=== Exercise ===
A faithful, picture-free copy of the listing below is required.

━━━━

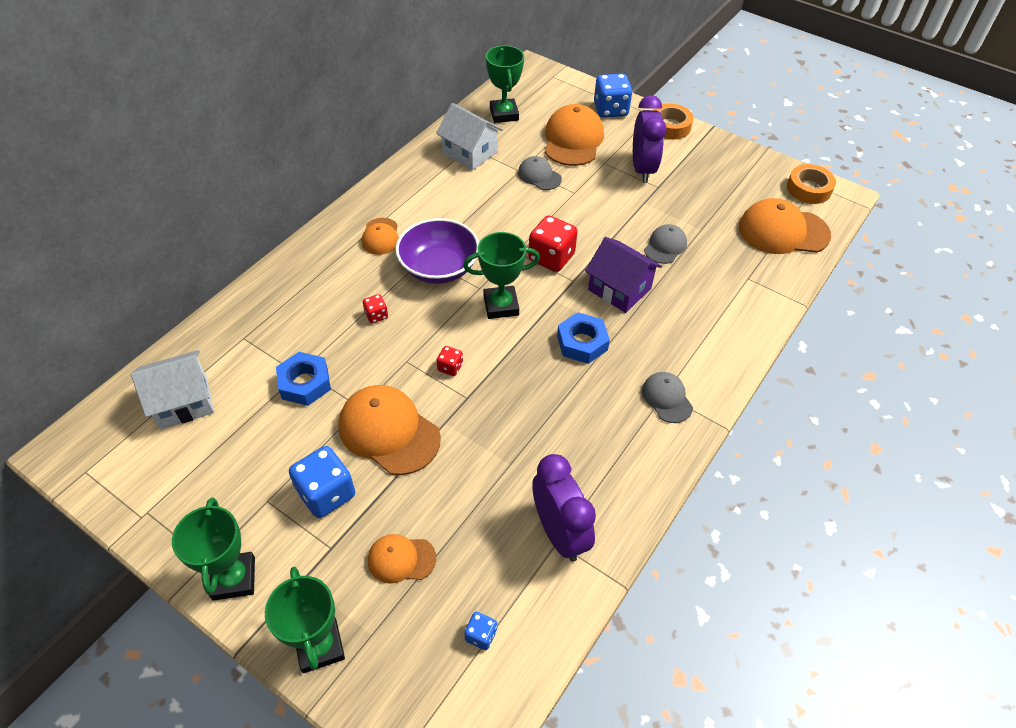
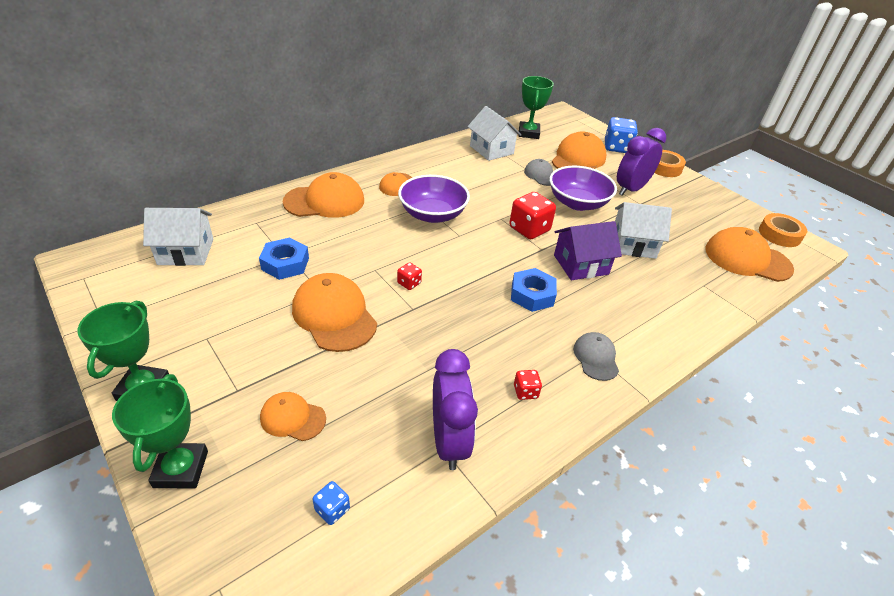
camera: 15 degrees right, 10 degrees down
(308, 285) = (324, 201): none -> orange cap
(326, 493) = (257, 347): blue dice -> none
(376, 315) = (366, 233): red dice -> red dice (525, 392)
(501, 305) = (472, 251): green trophy -> none
(591, 205) = (577, 203): none -> purple bowl
(619, 289) = (581, 264): purple house -> purple house turned 75 degrees counterclockwise
(642, 169) = (630, 189): purple clock -> purple clock turned 150 degrees counterclockwise
(665, 246) = (633, 244): grey cap -> white house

━━━━

=== Exercise solution ===
camera: 15 degrees right, 10 degrees down
(308, 285) = (324, 201): none -> orange cap
(326, 493) = (257, 347): blue dice -> none
(376, 315) = (366, 233): red dice -> red dice (525, 392)
(501, 305) = (472, 251): green trophy -> none
(591, 205) = (577, 203): none -> purple bowl
(619, 289) = (581, 264): purple house -> purple house turned 75 degrees counterclockwise
(642, 169) = (630, 189): purple clock -> purple clock turned 150 degrees counterclockwise
(665, 246) = (633, 244): grey cap -> white house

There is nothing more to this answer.